ABOUT THIS EXERCISE: Among the lines below, return each one that contains the word "none".

TASK DATA:
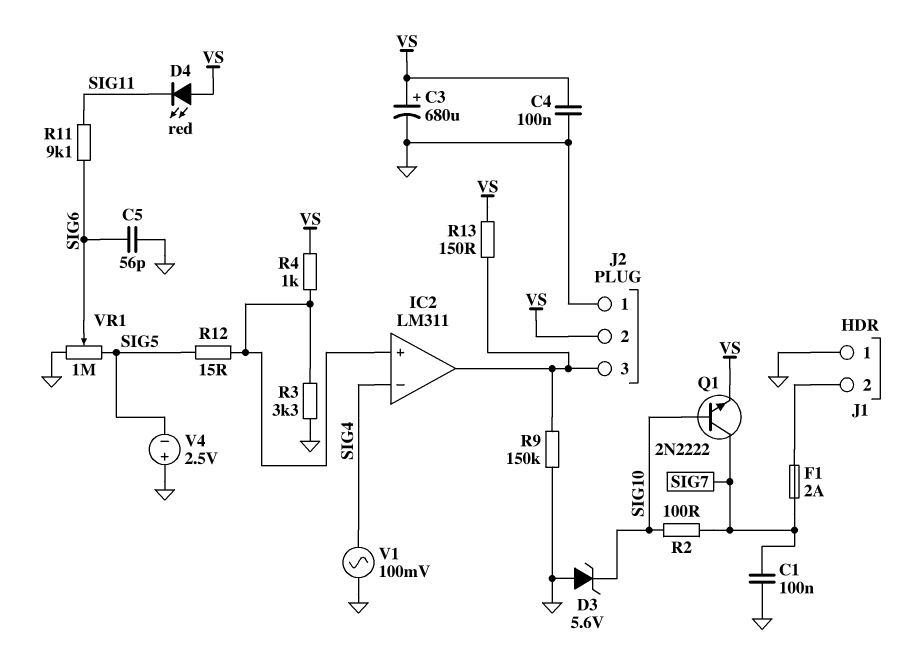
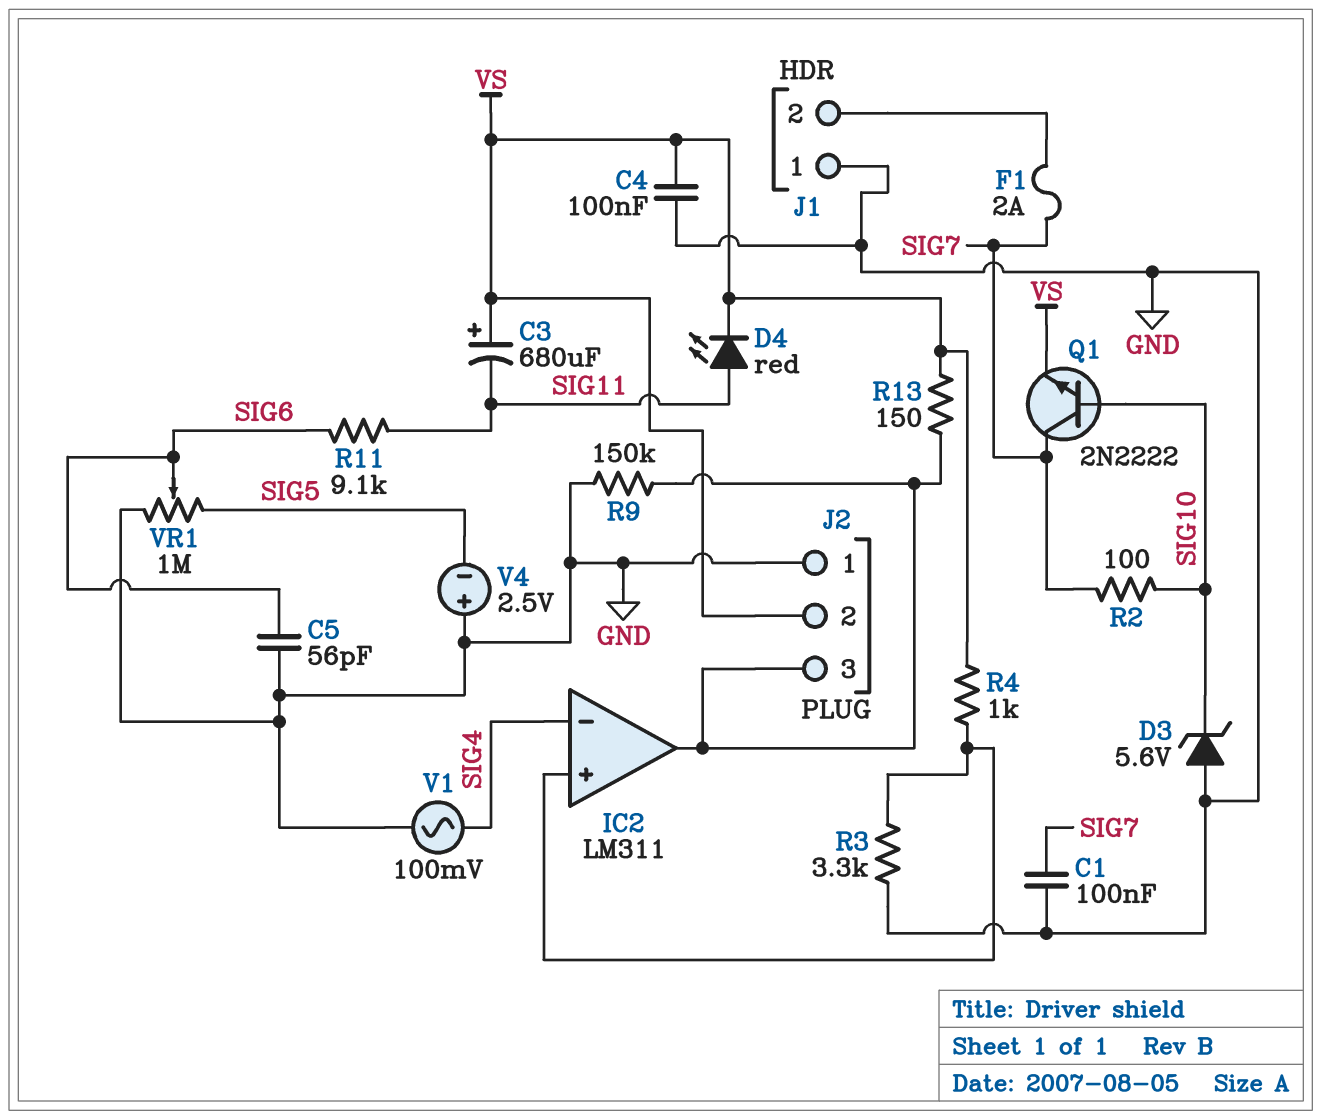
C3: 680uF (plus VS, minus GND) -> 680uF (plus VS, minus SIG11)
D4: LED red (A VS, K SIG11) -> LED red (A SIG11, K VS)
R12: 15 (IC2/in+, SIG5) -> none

---

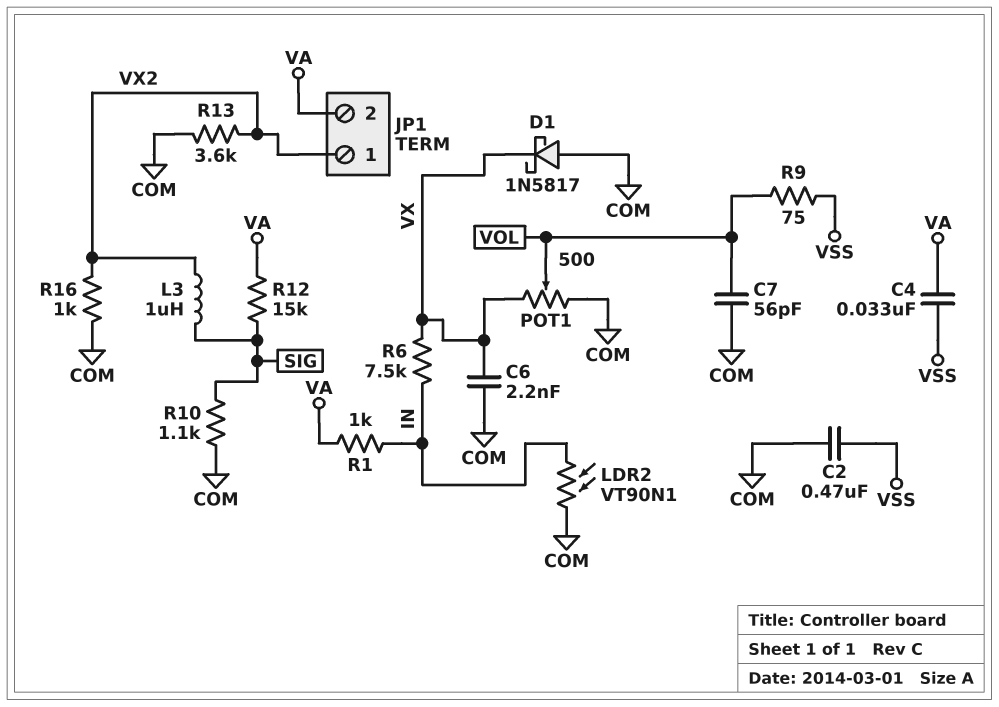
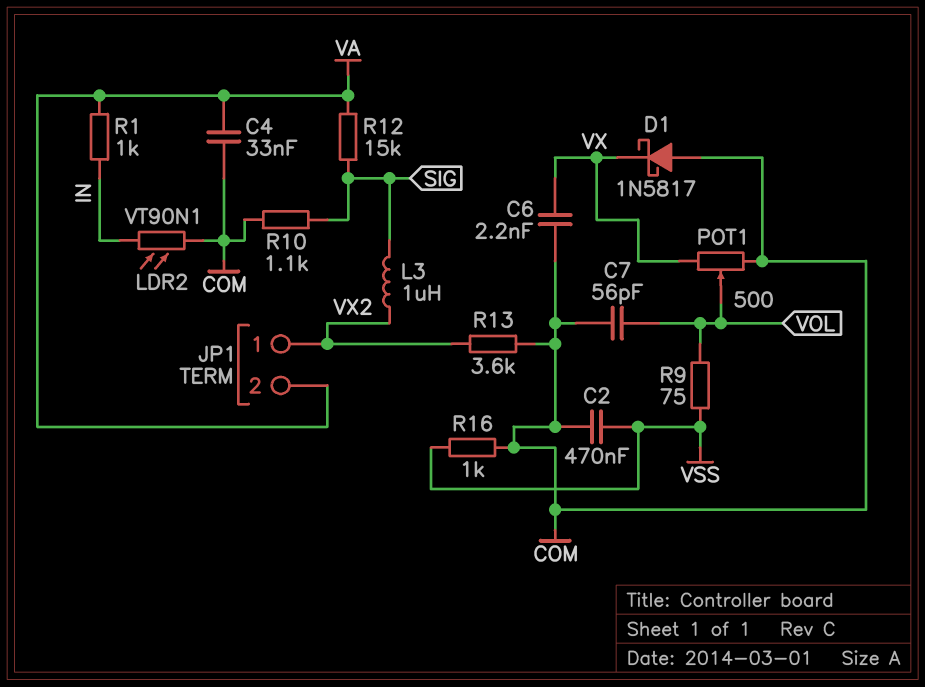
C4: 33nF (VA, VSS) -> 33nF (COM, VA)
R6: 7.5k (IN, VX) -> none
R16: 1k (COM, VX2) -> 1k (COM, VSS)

==

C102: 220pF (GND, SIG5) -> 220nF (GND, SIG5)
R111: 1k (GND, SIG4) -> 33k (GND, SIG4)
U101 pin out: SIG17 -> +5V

EXERCISE RESULT:
R12: 15 (IC2/in+, SIG5) -> none
R6: 7.5k (IN, VX) -> none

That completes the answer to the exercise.